*** STUDY MATERIAL Section Begins ***

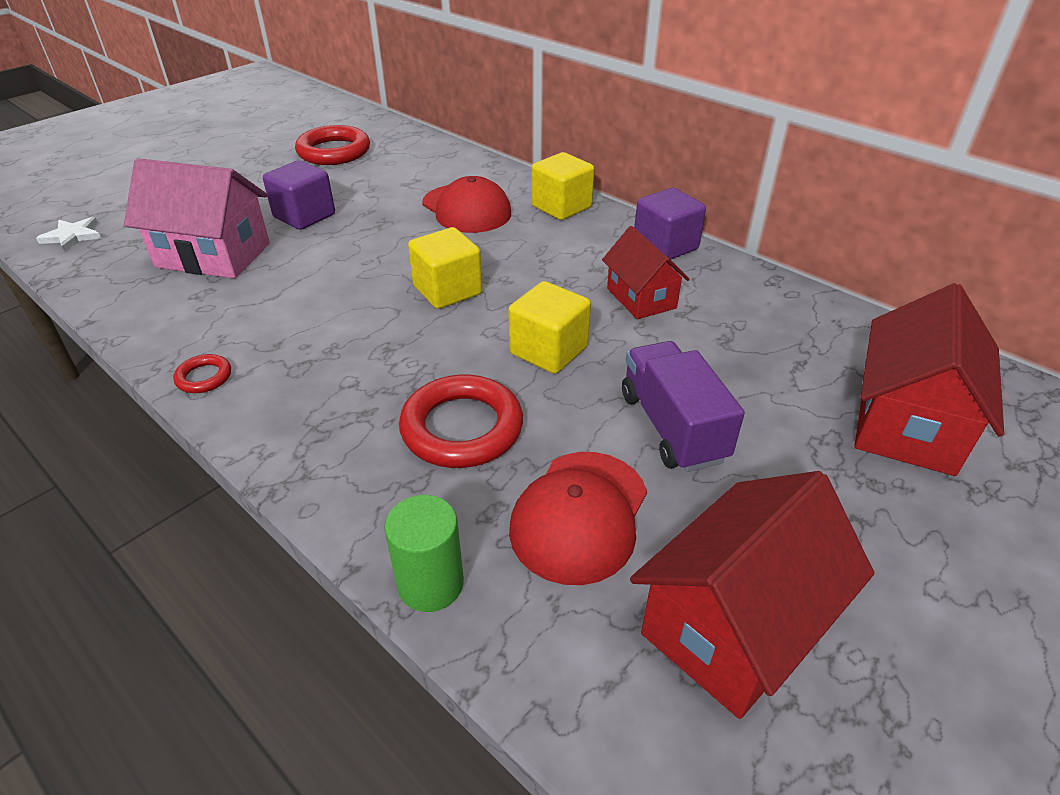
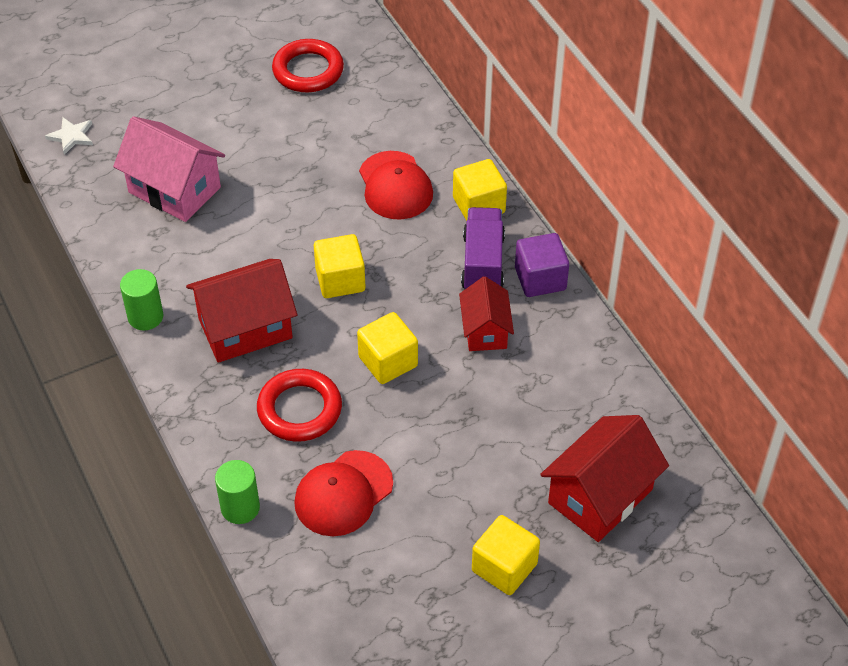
camera: 20 degrees right, 10 degrees up
red ring [173,354,231,393] -> green cylinder [120,269,163,331]
purple cube [263,160,335,230] -> none
purple truck [622,341,745,472] -> purple truck moved to [461,207,505,289]
red house [630,471,874,719] -> red house moved to [186,259,297,363]
none -> yellow cube [472,515,540,595]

*** STUDY MATERIAL Section Ends ***

TASK DIRECTIONS.
Where a line in the records above contains "moved", include it in the count, and give only that number.

ANSWER TO THIS TASK.
2